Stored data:
════════
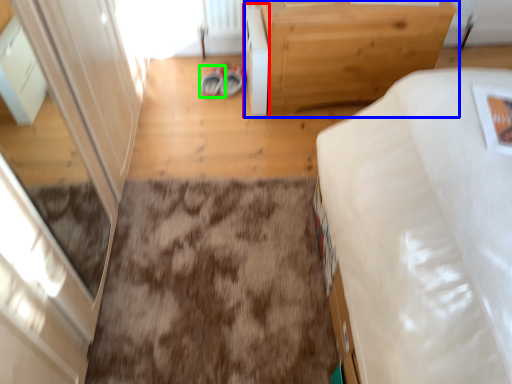
Question: Which object is positioned farthest from cabinetry (highlighted by a red box)? Select from table (highlighted by a blue box) and footwear (highlighted by a green box).

Choices:
 (A) table
 (B) footwear

Answer: (B)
════════
§ **PROBLEM DETAILS**: Update the entries by replacing every occurrence of "highlighted by" with "marked by", and keep everything else unchanged. Leave the pictures out of your answer.

§ **TASK RESULT**:
Question: Which object is positioned farthest from cabinetry (marked by a red box)? Select from table (marked by a blue box) and footwear (marked by a green box).

Choices:
 (A) table
 (B) footwear

Answer: (B)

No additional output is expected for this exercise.